# [REQUIREMENT]
Using the entries below, write out the line with "(191, 296) = (170, 187): white", the line with "(487, 276) = (305, 639): brown", and every line in between, exactly as each is written.

# [STUDY MATERIAL]

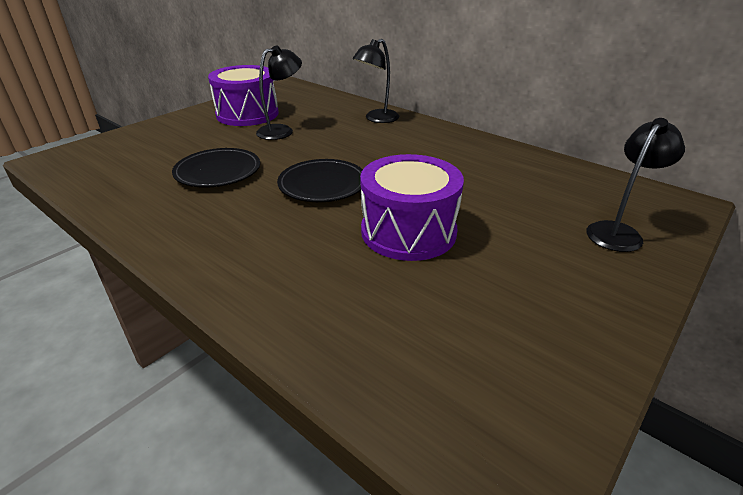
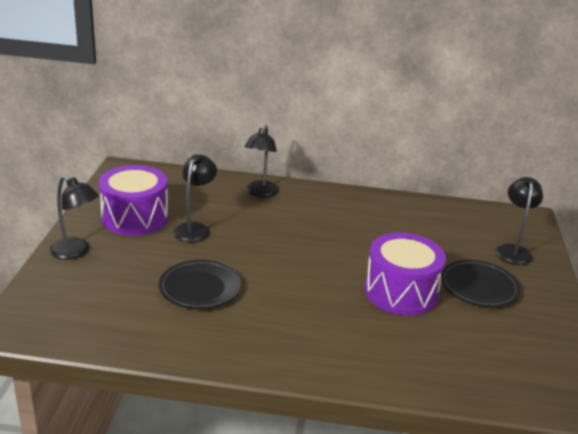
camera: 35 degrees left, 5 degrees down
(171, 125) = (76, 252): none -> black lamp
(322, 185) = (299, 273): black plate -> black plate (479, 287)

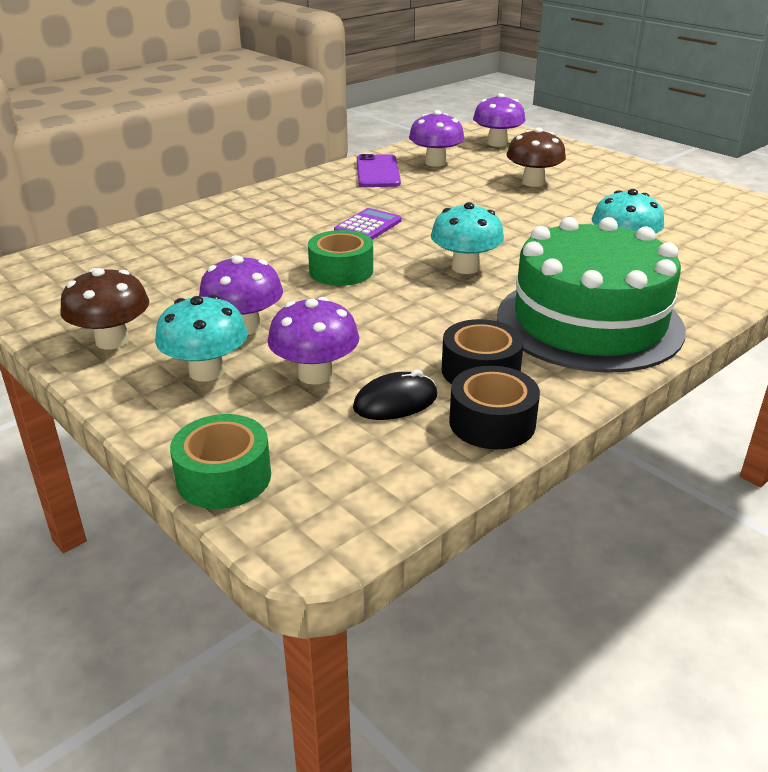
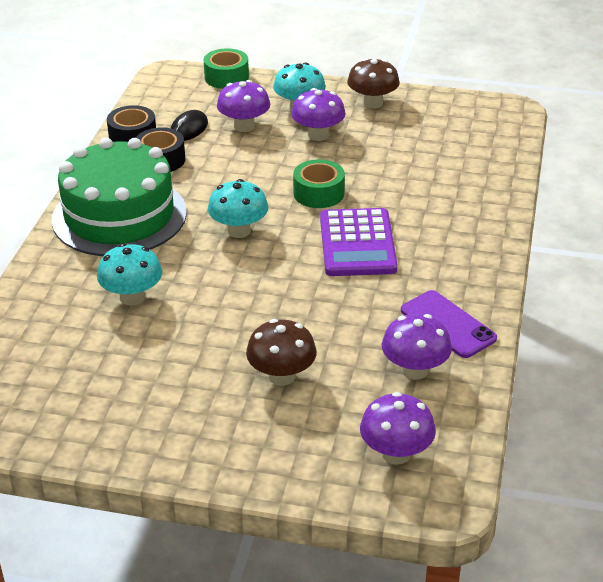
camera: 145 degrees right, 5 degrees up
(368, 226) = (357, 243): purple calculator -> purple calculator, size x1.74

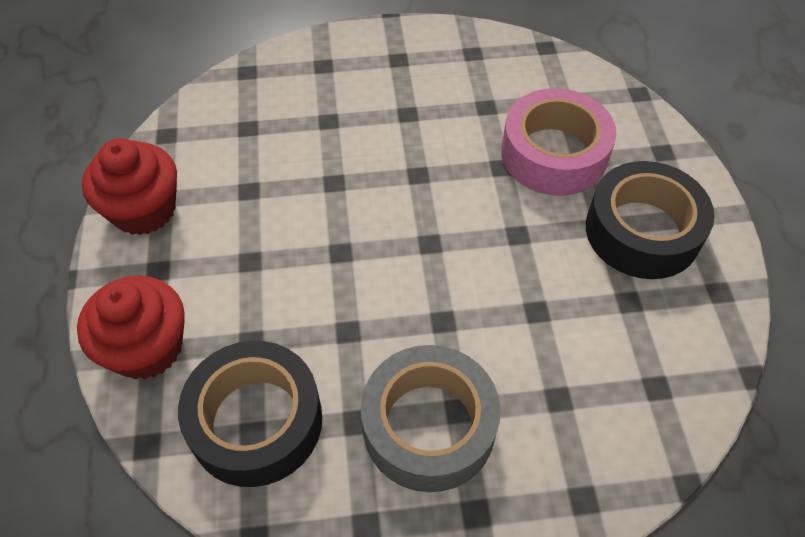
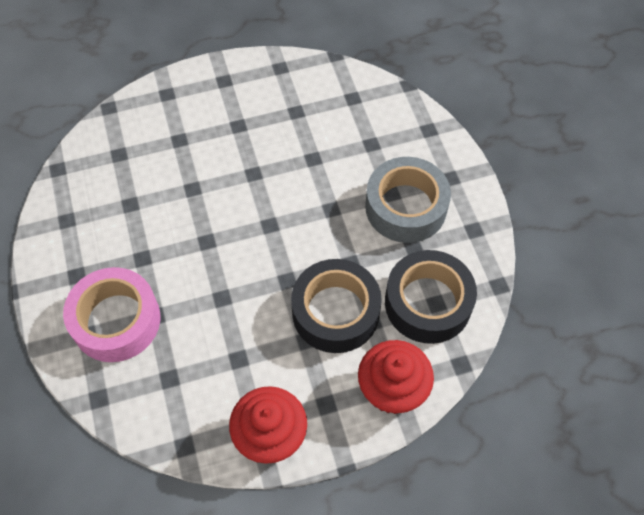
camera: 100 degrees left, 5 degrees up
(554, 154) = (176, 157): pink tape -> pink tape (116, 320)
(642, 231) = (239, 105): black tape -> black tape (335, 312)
---
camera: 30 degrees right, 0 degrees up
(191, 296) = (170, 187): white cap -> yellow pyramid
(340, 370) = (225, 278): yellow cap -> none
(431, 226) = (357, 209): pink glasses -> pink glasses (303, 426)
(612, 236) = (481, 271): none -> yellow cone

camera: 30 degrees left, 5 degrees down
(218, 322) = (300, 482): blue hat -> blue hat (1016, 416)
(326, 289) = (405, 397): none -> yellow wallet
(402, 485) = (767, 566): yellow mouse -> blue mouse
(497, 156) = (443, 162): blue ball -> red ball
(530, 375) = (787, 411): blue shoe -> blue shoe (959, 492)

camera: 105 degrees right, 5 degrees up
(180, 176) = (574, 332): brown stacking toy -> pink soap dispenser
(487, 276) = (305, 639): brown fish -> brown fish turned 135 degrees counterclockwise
--
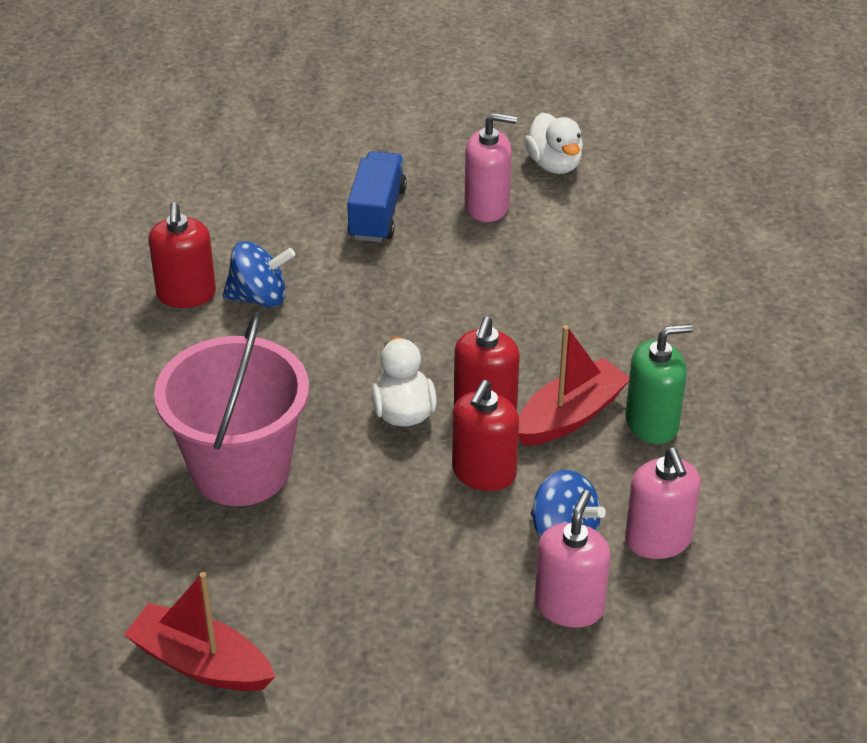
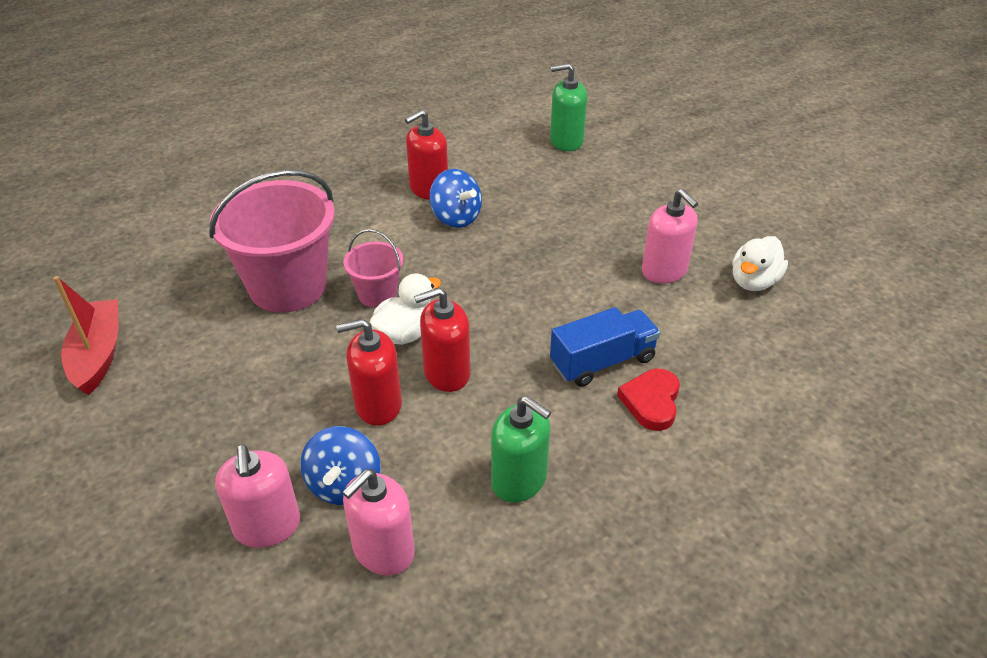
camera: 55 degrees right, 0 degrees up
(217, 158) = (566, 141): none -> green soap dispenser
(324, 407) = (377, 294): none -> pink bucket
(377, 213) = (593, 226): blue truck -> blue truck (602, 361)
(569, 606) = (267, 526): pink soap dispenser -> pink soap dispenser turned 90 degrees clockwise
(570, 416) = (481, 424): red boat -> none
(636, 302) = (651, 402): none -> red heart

# [ANSWER SPACE]
(191, 296) = (170, 187): white cap -> yellow pyramid
(340, 370) = (225, 278): yellow cap -> none
(431, 226) = (357, 209): pink glasses -> pink glasses (303, 426)
(612, 236) = (481, 271): none -> yellow cone

camera: 30 degrees left, 5 degrees down
(218, 322) = (300, 482): blue hat -> blue hat (1016, 416)
(326, 289) = (405, 397): none -> yellow wallet
(402, 485) = (767, 566): yellow mouse -> blue mouse
(497, 156) = (443, 162): blue ball -> red ball
(530, 375) = (787, 411): blue shoe -> blue shoe (959, 492)

camera: 105 degrees right, 5 degrees up
(180, 176) = (574, 332): brown stacking toy -> pink soap dispenser
(487, 276) = (305, 639): brown fish -> brown fish turned 135 degrees counterclockwise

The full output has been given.